▶ Requirement: Looking at the entries below, how many lines include the word "down"? Answer with the number alone.

▶ Extracted records:
_ _ _ _ _

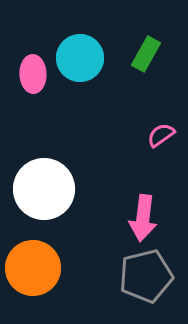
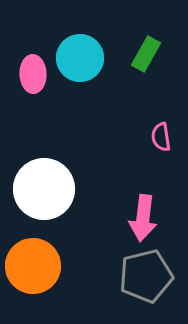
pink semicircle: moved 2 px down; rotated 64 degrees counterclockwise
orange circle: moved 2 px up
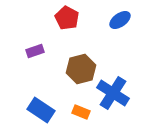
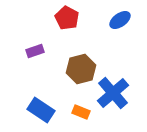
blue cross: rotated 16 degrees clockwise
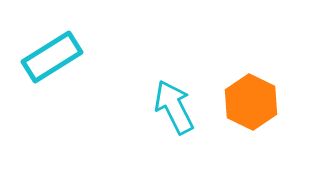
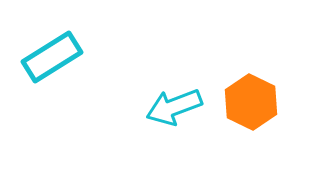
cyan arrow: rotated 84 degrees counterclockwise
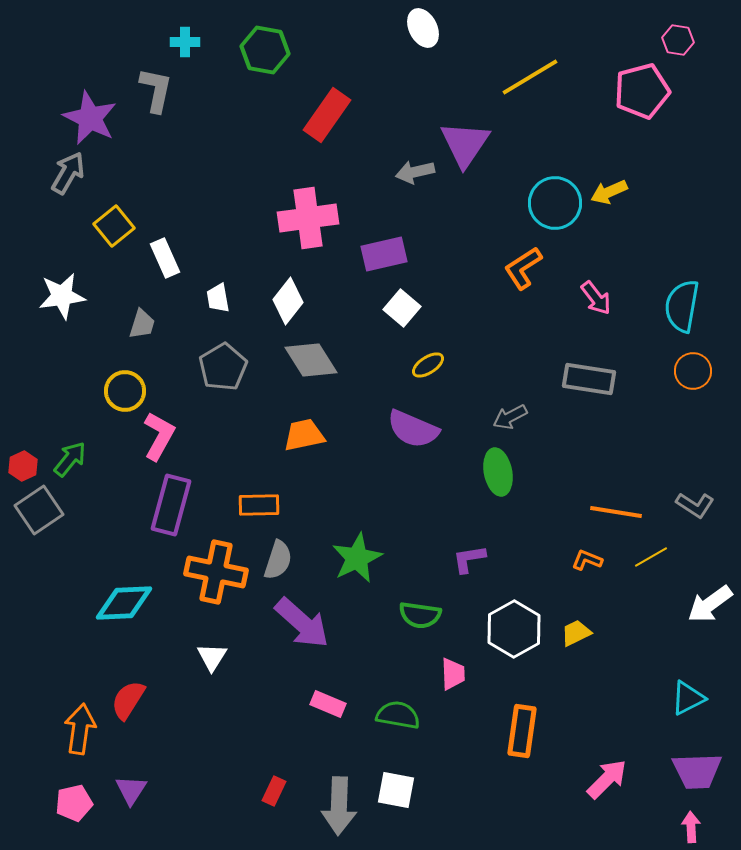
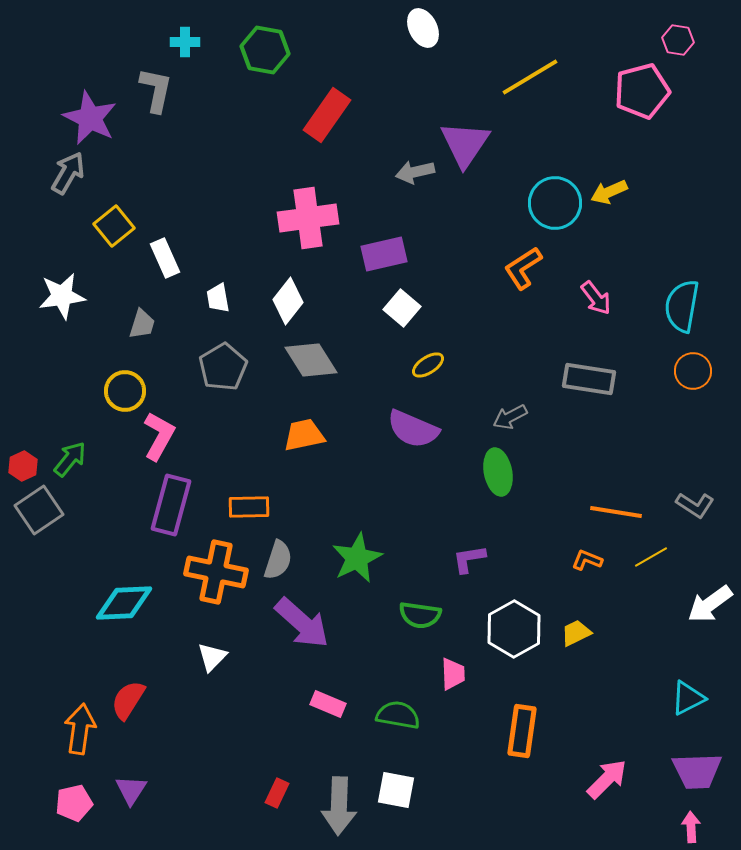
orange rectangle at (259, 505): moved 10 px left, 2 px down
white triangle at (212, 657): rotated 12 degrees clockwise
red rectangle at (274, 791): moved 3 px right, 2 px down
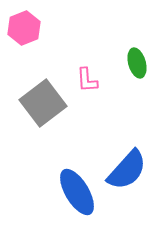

_ _ _ _ _

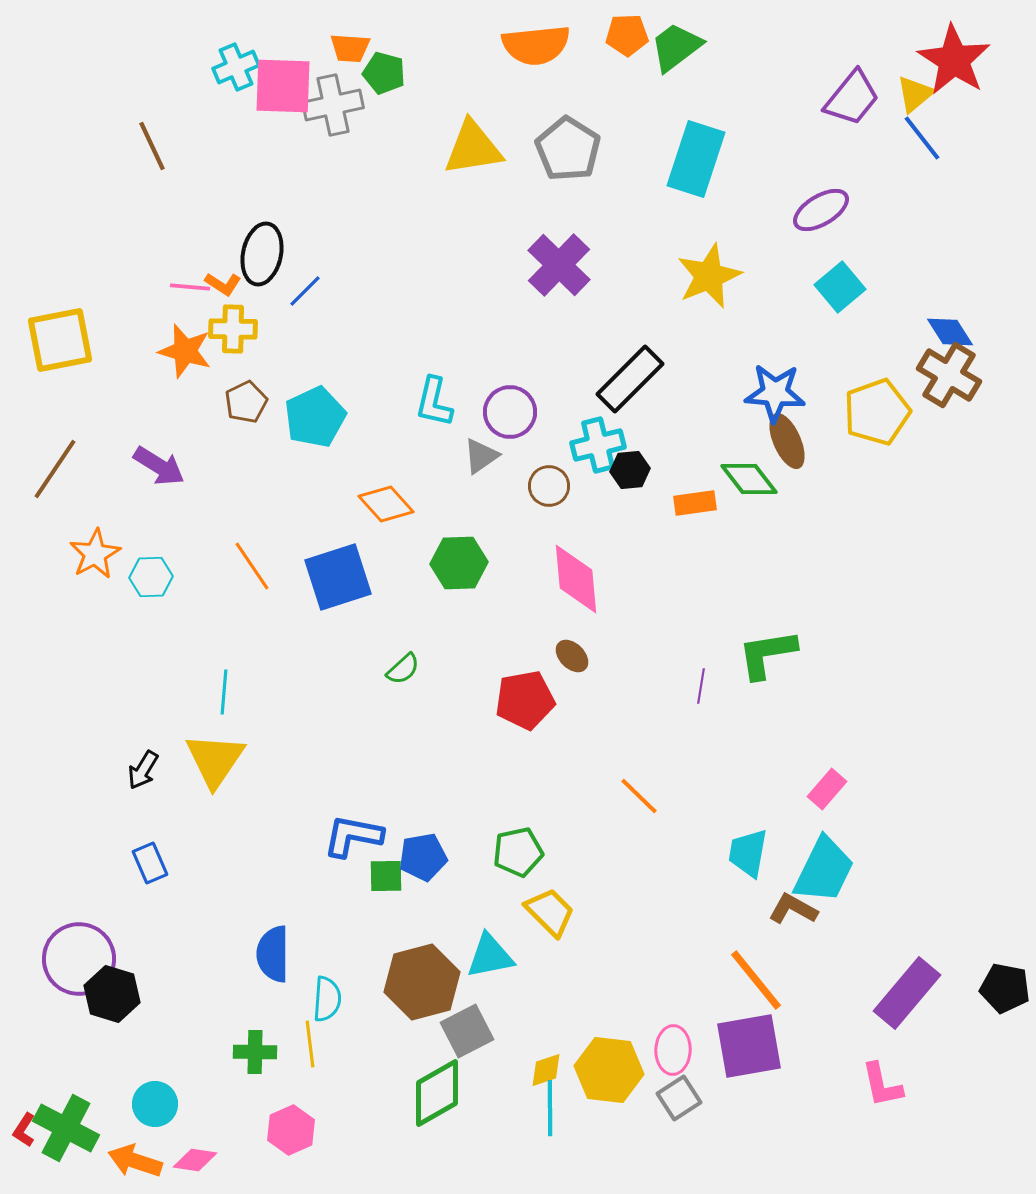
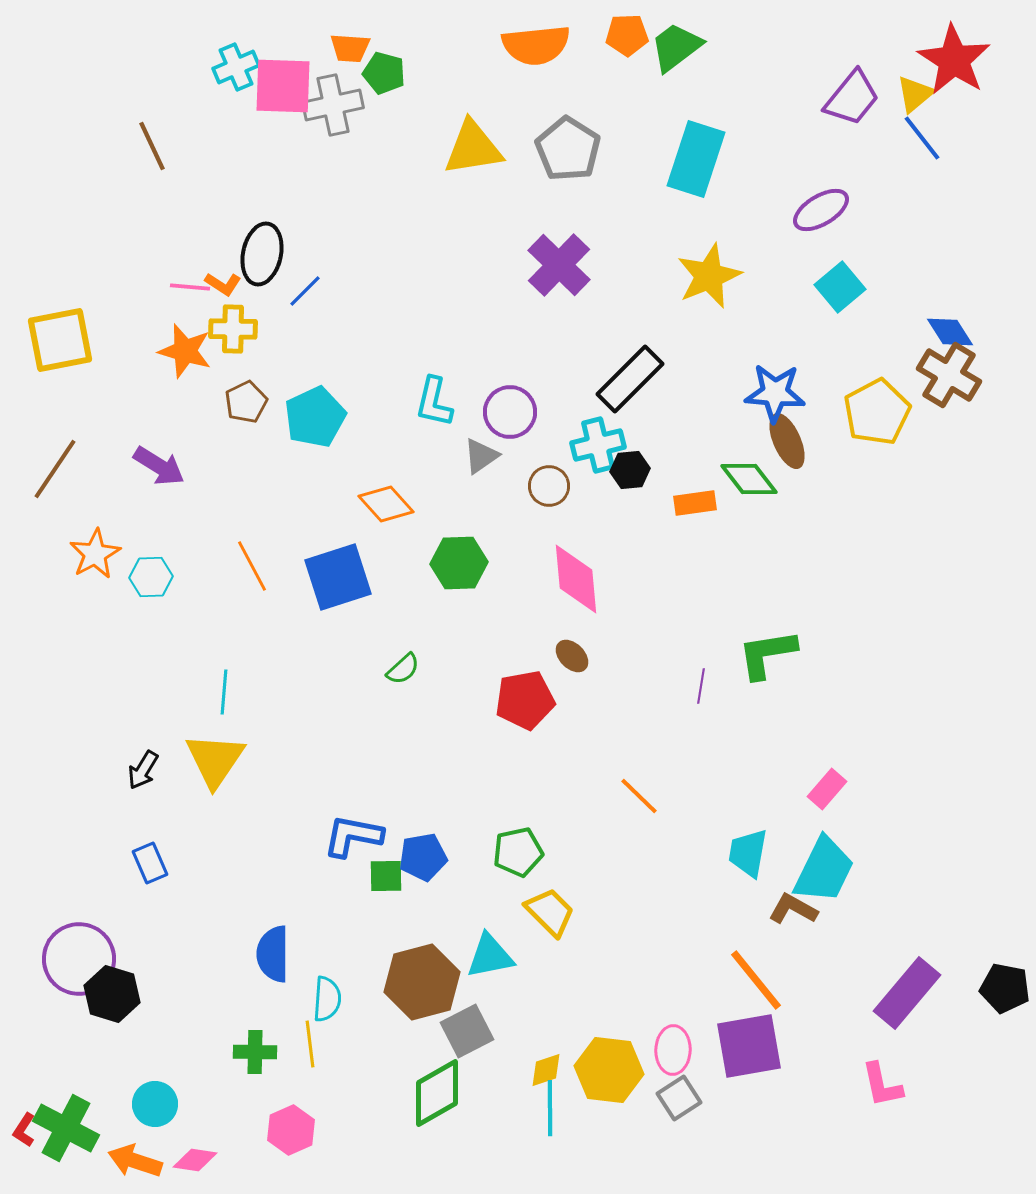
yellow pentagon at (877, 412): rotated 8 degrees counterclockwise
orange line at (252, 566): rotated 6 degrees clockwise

_ _ _ _ _

▶ Output of the exercise: 3